(Work task)
Look through the listing below and write out exactly the lines from the line with "(725, 292) = (726, 420): orange" to the line with "(148, 480) = (276, 191): black", both included, and no others.
*** Opening of Supplied entries ***
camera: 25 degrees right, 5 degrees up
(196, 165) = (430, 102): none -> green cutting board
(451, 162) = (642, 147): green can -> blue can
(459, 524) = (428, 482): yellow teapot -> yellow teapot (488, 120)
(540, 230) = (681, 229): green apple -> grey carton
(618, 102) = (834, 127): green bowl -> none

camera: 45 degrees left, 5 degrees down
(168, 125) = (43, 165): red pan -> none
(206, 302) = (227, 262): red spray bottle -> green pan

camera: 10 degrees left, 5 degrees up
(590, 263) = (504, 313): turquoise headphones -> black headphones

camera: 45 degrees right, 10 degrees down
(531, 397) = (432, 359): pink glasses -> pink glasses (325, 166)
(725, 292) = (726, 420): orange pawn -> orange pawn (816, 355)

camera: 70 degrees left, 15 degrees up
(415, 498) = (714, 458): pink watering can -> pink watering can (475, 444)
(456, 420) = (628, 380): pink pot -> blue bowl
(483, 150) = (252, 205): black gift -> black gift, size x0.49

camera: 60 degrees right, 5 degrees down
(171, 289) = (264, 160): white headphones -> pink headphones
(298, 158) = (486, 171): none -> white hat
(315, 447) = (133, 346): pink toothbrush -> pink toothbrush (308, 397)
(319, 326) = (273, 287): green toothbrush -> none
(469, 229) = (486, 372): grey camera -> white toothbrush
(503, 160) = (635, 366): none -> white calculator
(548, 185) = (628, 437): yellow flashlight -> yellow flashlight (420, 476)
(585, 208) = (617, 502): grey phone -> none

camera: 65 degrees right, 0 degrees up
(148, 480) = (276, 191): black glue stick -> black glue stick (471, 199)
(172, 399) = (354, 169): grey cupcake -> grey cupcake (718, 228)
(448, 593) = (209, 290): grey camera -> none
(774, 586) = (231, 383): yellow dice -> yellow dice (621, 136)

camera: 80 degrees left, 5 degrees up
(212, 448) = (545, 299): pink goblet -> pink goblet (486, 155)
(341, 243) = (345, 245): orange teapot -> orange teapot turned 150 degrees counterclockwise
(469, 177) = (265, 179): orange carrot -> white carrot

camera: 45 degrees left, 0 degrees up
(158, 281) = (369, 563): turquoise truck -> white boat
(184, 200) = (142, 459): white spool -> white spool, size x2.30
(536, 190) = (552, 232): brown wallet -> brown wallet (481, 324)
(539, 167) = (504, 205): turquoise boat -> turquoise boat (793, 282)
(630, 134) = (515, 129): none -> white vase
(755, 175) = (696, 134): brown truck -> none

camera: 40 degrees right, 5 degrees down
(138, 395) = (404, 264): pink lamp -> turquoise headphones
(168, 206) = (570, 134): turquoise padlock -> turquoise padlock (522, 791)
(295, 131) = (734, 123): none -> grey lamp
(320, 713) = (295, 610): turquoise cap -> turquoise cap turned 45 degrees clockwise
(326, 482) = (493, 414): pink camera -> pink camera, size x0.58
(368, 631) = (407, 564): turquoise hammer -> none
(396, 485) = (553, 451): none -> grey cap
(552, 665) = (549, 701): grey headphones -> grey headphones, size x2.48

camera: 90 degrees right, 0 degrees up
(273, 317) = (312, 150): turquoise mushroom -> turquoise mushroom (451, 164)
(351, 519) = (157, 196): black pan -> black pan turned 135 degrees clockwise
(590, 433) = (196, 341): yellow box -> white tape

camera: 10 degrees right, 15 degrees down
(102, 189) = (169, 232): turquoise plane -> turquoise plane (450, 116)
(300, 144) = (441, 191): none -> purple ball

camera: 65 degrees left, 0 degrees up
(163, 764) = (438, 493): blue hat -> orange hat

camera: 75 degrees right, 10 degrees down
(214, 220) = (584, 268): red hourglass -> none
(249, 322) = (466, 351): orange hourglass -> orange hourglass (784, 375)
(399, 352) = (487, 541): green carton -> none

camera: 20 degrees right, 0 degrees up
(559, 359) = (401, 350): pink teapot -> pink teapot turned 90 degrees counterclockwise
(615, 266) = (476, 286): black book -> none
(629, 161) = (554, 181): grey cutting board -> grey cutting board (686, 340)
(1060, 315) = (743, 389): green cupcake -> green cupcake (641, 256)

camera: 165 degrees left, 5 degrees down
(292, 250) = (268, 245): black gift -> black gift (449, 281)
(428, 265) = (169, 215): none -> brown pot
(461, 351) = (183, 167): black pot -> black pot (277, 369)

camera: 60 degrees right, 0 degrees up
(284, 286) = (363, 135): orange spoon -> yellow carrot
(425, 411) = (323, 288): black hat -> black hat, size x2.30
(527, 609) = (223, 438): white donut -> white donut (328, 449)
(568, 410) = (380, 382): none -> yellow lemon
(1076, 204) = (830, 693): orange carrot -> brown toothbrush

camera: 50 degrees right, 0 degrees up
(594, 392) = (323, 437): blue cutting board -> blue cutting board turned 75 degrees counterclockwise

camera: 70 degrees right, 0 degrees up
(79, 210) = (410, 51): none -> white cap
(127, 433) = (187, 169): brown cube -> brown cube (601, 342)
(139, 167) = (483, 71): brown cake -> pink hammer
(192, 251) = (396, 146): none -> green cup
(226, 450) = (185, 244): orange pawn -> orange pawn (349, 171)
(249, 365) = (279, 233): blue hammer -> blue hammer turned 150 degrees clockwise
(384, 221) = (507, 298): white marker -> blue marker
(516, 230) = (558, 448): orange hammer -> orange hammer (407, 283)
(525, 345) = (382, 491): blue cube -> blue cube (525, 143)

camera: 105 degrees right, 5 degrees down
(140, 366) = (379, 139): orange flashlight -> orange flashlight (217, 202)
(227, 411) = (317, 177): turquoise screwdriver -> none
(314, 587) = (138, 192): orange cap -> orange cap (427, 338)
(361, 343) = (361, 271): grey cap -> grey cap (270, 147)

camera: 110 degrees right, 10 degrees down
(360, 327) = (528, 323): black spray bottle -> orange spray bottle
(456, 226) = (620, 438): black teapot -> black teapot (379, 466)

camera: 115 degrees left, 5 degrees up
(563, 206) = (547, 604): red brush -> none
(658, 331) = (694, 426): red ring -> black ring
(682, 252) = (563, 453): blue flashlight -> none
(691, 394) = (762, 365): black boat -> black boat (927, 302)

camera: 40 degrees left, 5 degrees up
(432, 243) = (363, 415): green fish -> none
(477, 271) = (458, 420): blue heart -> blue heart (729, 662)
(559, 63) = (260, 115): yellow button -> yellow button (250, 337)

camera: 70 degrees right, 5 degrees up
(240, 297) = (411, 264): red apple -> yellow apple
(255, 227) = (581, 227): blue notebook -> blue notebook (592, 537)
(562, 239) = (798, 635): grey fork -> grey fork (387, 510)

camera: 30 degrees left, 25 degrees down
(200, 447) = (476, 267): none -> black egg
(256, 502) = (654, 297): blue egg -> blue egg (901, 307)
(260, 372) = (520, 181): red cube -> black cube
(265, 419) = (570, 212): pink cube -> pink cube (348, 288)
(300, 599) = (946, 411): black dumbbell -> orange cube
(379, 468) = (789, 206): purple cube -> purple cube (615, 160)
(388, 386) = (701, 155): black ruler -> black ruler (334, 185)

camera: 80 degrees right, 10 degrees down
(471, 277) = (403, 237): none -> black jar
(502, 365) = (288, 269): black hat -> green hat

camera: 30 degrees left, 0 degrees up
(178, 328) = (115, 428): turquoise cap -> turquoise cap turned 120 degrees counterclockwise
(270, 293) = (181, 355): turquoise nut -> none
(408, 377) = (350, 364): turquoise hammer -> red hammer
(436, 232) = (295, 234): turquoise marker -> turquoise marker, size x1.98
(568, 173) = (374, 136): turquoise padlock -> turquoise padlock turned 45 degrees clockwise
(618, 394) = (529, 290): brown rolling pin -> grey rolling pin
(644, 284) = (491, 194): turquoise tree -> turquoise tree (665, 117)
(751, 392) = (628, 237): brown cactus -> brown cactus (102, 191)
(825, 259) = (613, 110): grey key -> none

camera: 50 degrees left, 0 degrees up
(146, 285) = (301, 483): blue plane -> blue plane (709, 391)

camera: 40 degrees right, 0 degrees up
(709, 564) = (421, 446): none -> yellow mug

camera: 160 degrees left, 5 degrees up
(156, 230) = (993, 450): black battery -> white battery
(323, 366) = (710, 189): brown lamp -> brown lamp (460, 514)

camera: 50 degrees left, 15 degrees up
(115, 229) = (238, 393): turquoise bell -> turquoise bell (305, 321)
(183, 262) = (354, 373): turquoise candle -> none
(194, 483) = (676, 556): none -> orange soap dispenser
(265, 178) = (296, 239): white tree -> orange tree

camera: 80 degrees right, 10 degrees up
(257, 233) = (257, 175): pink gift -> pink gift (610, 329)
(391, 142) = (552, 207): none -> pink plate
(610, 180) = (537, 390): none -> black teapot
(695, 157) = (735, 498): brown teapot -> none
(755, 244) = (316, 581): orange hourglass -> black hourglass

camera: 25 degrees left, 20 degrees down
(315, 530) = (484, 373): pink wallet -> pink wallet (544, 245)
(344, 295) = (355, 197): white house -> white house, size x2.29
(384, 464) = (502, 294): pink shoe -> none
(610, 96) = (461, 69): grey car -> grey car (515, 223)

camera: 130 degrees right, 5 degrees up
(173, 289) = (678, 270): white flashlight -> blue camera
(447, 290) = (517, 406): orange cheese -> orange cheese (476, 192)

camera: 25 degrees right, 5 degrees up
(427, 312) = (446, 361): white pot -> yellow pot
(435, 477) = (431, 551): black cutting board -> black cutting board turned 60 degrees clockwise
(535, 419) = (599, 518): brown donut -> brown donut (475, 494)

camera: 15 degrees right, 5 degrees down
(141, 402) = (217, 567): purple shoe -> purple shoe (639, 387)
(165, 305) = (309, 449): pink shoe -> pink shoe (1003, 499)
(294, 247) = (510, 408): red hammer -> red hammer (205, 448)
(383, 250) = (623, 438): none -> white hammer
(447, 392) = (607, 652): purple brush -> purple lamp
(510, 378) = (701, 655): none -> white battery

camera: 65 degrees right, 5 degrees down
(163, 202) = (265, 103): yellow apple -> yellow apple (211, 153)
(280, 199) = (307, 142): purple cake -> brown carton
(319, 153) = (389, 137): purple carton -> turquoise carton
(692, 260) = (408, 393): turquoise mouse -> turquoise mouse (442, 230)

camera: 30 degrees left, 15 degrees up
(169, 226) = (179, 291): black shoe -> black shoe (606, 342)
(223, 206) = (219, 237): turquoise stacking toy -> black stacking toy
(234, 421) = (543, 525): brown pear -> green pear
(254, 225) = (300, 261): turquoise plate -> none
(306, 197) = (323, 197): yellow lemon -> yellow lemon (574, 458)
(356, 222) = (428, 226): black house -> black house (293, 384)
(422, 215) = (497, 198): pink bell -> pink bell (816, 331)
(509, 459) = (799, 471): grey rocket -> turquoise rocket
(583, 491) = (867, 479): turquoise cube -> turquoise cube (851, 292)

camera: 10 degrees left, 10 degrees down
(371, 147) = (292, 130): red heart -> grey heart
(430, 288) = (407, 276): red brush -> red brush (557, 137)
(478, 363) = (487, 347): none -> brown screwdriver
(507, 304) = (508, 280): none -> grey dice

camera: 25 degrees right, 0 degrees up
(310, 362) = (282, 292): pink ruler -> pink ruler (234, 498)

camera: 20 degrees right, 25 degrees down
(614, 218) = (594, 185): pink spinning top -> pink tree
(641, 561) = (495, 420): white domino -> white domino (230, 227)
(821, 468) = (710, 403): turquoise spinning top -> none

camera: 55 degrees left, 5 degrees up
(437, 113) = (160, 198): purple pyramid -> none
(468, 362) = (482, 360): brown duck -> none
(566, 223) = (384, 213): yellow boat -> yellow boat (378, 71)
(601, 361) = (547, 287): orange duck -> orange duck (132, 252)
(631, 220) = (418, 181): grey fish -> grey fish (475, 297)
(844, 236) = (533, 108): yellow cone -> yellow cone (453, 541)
*** Close of Supplied entries ***
(Completed exercise)
(725, 292) = (726, 420): orange pawn -> orange pawn (816, 355)

camera: 70 degrees left, 15 degrees up
(415, 498) = (714, 458): pink watering can -> pink watering can (475, 444)
(456, 420) = (628, 380): pink pot -> blue bowl
(483, 150) = (252, 205): black gift -> black gift, size x0.49

camera: 60 degrees right, 5 degrees down
(171, 289) = (264, 160): white headphones -> pink headphones
(298, 158) = (486, 171): none -> white hat
(315, 447) = (133, 346): pink toothbrush -> pink toothbrush (308, 397)
(319, 326) = (273, 287): green toothbrush -> none
(469, 229) = (486, 372): grey camera -> white toothbrush
(503, 160) = (635, 366): none -> white calculator
(548, 185) = (628, 437): yellow flashlight -> yellow flashlight (420, 476)
(585, 208) = (617, 502): grey phone -> none

camera: 65 degrees right, 0 degrees up
(148, 480) = (276, 191): black glue stick -> black glue stick (471, 199)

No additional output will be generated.